Give back the entries in full, exactly as they are written.

[EXTRACTED DATA]:
****************

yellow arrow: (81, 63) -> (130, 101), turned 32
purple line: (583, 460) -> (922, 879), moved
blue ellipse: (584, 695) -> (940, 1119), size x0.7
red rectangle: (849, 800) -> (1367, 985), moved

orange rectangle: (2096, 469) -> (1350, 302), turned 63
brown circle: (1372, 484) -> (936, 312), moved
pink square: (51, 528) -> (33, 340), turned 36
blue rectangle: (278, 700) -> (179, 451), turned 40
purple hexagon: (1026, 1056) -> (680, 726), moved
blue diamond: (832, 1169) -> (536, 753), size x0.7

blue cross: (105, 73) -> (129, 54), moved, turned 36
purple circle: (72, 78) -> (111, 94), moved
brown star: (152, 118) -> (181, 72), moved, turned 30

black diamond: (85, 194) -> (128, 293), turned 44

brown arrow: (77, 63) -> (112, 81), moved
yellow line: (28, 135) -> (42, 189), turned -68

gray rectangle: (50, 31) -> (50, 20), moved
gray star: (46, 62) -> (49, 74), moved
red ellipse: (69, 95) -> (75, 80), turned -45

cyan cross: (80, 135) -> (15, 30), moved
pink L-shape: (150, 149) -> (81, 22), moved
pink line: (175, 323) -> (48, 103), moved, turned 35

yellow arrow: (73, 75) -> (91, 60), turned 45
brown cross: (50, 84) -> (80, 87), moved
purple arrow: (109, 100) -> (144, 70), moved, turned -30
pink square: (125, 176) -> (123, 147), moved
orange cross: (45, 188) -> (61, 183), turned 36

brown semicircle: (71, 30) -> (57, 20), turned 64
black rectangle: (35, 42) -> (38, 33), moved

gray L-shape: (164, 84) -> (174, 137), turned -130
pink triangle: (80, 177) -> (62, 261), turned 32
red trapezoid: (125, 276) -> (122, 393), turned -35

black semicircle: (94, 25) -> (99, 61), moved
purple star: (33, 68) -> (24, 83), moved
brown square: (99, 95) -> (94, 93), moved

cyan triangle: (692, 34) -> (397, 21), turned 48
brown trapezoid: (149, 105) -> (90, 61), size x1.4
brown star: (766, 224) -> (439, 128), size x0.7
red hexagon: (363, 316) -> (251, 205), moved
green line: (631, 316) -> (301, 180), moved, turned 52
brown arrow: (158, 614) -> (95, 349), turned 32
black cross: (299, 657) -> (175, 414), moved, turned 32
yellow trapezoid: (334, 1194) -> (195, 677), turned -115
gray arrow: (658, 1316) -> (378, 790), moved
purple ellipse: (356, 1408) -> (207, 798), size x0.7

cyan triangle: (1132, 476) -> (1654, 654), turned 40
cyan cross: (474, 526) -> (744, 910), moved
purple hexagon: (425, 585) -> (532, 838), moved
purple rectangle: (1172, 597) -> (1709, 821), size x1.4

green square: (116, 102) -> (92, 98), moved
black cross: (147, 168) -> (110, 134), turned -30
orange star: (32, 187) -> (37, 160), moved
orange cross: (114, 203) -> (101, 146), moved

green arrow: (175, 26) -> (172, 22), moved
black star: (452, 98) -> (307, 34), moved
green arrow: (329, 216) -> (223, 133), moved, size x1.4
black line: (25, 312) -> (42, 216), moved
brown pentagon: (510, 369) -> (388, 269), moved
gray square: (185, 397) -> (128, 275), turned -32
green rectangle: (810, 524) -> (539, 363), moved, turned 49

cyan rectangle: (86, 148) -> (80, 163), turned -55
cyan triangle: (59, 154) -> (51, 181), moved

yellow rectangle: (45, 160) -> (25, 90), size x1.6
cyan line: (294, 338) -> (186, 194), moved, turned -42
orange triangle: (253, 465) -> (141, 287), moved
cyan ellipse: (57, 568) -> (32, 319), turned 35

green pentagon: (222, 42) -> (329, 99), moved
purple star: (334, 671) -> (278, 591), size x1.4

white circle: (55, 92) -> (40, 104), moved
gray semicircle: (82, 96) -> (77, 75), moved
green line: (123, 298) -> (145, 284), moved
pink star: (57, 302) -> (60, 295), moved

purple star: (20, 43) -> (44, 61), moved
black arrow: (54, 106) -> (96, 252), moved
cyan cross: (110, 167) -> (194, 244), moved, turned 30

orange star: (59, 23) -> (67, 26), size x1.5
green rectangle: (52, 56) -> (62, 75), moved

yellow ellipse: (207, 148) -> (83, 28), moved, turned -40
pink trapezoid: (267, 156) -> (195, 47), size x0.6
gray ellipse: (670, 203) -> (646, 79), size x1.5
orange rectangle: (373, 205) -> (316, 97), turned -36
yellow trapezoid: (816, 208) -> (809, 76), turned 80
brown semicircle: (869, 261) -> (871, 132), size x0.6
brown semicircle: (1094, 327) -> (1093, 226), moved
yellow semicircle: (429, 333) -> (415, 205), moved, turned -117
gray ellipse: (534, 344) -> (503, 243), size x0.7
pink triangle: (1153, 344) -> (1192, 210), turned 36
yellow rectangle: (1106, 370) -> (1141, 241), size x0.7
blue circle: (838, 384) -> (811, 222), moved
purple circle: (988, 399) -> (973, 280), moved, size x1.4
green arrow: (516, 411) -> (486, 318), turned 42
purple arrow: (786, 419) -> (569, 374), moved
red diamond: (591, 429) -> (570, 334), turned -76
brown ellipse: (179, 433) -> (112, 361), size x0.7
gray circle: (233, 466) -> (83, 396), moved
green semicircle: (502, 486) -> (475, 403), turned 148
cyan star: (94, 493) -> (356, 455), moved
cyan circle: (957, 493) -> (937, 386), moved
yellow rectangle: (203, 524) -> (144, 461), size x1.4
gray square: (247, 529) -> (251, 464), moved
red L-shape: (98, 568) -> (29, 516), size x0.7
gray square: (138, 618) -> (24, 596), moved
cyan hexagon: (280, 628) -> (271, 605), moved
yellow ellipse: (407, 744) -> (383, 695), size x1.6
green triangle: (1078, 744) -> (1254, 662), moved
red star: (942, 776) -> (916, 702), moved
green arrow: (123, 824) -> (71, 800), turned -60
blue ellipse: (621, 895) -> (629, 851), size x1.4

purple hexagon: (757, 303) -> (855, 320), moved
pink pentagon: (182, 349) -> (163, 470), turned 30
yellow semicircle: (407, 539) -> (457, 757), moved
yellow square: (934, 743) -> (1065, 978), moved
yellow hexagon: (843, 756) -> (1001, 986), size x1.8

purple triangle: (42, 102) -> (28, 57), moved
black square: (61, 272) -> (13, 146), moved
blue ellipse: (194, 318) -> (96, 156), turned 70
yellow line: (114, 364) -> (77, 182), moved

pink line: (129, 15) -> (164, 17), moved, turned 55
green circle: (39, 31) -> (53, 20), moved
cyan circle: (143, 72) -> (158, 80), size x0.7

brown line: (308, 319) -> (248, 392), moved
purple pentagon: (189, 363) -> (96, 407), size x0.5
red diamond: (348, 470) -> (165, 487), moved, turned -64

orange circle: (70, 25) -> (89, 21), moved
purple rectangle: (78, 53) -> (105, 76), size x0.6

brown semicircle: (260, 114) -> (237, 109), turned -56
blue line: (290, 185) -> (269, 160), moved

****************

[SOLUTION TO THE PROBLEM]:
yellow arrow: (81, 63) -> (130, 101), turned 32
purple line: (583, 460) -> (922, 879), moved
blue ellipse: (584, 695) -> (940, 1119), size x0.7
red rectangle: (849, 800) -> (1367, 985), moved

orange rectangle: (2096, 469) -> (1350, 302), turned 63
brown circle: (1372, 484) -> (936, 312), moved
pink square: (51, 528) -> (33, 340), turned 36
blue rectangle: (278, 700) -> (179, 451), turned 40
purple hexagon: (1026, 1056) -> (680, 726), moved
blue diamond: (832, 1169) -> (536, 753), size x0.7

blue cross: (105, 73) -> (129, 54), moved, turned 36
purple circle: (72, 78) -> (111, 94), moved
brown star: (152, 118) -> (181, 72), moved, turned 30

black diamond: (85, 194) -> (128, 293), turned 44

brown arrow: (77, 63) -> (112, 81), moved
yellow line: (28, 135) -> (42, 189), turned -68

gray rectangle: (50, 31) -> (50, 20), moved
gray star: (46, 62) -> (49, 74), moved
red ellipse: (69, 95) -> (75, 80), turned -45

cyan cross: (80, 135) -> (15, 30), moved
pink L-shape: (150, 149) -> (81, 22), moved
pink line: (175, 323) -> (48, 103), moved, turned 35

yellow arrow: (73, 75) -> (91, 60), turned 45
brown cross: (50, 84) -> (80, 87), moved
purple arrow: (109, 100) -> (144, 70), moved, turned -30
pink square: (125, 176) -> (123, 147), moved
orange cross: (45, 188) -> (61, 183), turned 36

brown semicircle: (71, 30) -> (57, 20), turned 64
black rectangle: (35, 42) -> (38, 33), moved

gray L-shape: (164, 84) -> (174, 137), turned -130
pink triangle: (80, 177) -> (62, 261), turned 32
red trapezoid: (125, 276) -> (122, 393), turned -35

black semicircle: (94, 25) -> (99, 61), moved
purple star: (33, 68) -> (24, 83), moved
brown square: (99, 95) -> (94, 93), moved

cyan triangle: (692, 34) -> (397, 21), turned 48
brown trapezoid: (149, 105) -> (90, 61), size x1.4
brown star: (766, 224) -> (439, 128), size x0.7
red hexagon: (363, 316) -> (251, 205), moved
green line: (631, 316) -> (301, 180), moved, turned 52
brown arrow: (158, 614) -> (95, 349), turned 32
black cross: (299, 657) -> (175, 414), moved, turned 32
yellow trapezoid: (334, 1194) -> (195, 677), turned -115
gray arrow: (658, 1316) -> (378, 790), moved
purple ellipse: (356, 1408) -> (207, 798), size x0.7

cyan triangle: (1132, 476) -> (1654, 654), turned 40
cyan cross: (474, 526) -> (744, 910), moved
purple hexagon: (425, 585) -> (532, 838), moved
purple rectangle: (1172, 597) -> (1709, 821), size x1.4

green square: (116, 102) -> (92, 98), moved
black cross: (147, 168) -> (110, 134), turned -30
orange star: (32, 187) -> (37, 160), moved
orange cross: (114, 203) -> (101, 146), moved

green arrow: (175, 26) -> (172, 22), moved
black star: (452, 98) -> (307, 34), moved
green arrow: (329, 216) -> (223, 133), moved, size x1.4
black line: (25, 312) -> (42, 216), moved
brown pentagon: (510, 369) -> (388, 269), moved
gray square: (185, 397) -> (128, 275), turned -32
green rectangle: (810, 524) -> (539, 363), moved, turned 49

cyan rectangle: (86, 148) -> (80, 163), turned -55
cyan triangle: (59, 154) -> (51, 181), moved

yellow rectangle: (45, 160) -> (25, 90), size x1.6
cyan line: (294, 338) -> (186, 194), moved, turned -42
orange triangle: (253, 465) -> (141, 287), moved
cyan ellipse: (57, 568) -> (32, 319), turned 35

green pentagon: (222, 42) -> (329, 99), moved
purple star: (334, 671) -> (278, 591), size x1.4

white circle: (55, 92) -> (40, 104), moved
gray semicircle: (82, 96) -> (77, 75), moved
green line: (123, 298) -> (145, 284), moved
pink star: (57, 302) -> (60, 295), moved

purple star: (20, 43) -> (44, 61), moved
black arrow: (54, 106) -> (96, 252), moved
cyan cross: (110, 167) -> (194, 244), moved, turned 30

orange star: (59, 23) -> (67, 26), size x1.5
green rectangle: (52, 56) -> (62, 75), moved

yellow ellipse: (207, 148) -> (83, 28), moved, turned -40
pink trapezoid: (267, 156) -> (195, 47), size x0.6
gray ellipse: (670, 203) -> (646, 79), size x1.5
orange rectangle: (373, 205) -> (316, 97), turned -36
yellow trapezoid: (816, 208) -> (809, 76), turned 80
brown semicircle: (869, 261) -> (871, 132), size x0.6
brown semicircle: (1094, 327) -> (1093, 226), moved
yellow semicircle: (429, 333) -> (415, 205), moved, turned -117
gray ellipse: (534, 344) -> (503, 243), size x0.7
pink triangle: (1153, 344) -> (1192, 210), turned 36
yellow rectangle: (1106, 370) -> (1141, 241), size x0.7
blue circle: (838, 384) -> (811, 222), moved
purple circle: (988, 399) -> (973, 280), moved, size x1.4
green arrow: (516, 411) -> (486, 318), turned 42
purple arrow: (786, 419) -> (569, 374), moved
red diamond: (591, 429) -> (570, 334), turned -76
brown ellipse: (179, 433) -> (112, 361), size x0.7
gray circle: (233, 466) -> (83, 396), moved
green semicircle: (502, 486) -> (475, 403), turned 148
cyan star: (94, 493) -> (356, 455), moved
cyan circle: (957, 493) -> (937, 386), moved
yellow rectangle: (203, 524) -> (144, 461), size x1.4
gray square: (247, 529) -> (251, 464), moved
red L-shape: (98, 568) -> (29, 516), size x0.7
gray square: (138, 618) -> (24, 596), moved
cyan hexagon: (280, 628) -> (271, 605), moved
yellow ellipse: (407, 744) -> (383, 695), size x1.6
green triangle: (1078, 744) -> (1254, 662), moved
red star: (942, 776) -> (916, 702), moved
green arrow: (123, 824) -> (71, 800), turned -60
blue ellipse: (621, 895) -> (629, 851), size x1.4

purple hexagon: (757, 303) -> (855, 320), moved
pink pentagon: (182, 349) -> (163, 470), turned 30
yellow semicircle: (407, 539) -> (457, 757), moved
yellow square: (934, 743) -> (1065, 978), moved
yellow hexagon: (843, 756) -> (1001, 986), size x1.8

purple triangle: (42, 102) -> (28, 57), moved
black square: (61, 272) -> (13, 146), moved
blue ellipse: (194, 318) -> (96, 156), turned 70
yellow line: (114, 364) -> (77, 182), moved

pink line: (129, 15) -> (164, 17), moved, turned 55
green circle: (39, 31) -> (53, 20), moved
cyan circle: (143, 72) -> (158, 80), size x0.7

brown line: (308, 319) -> (248, 392), moved
purple pentagon: (189, 363) -> (96, 407), size x0.5
red diamond: (348, 470) -> (165, 487), moved, turned -64

orange circle: (70, 25) -> (89, 21), moved
purple rectangle: (78, 53) -> (105, 76), size x0.6

brown semicircle: (260, 114) -> (237, 109), turned -56
blue line: (290, 185) -> (269, 160), moved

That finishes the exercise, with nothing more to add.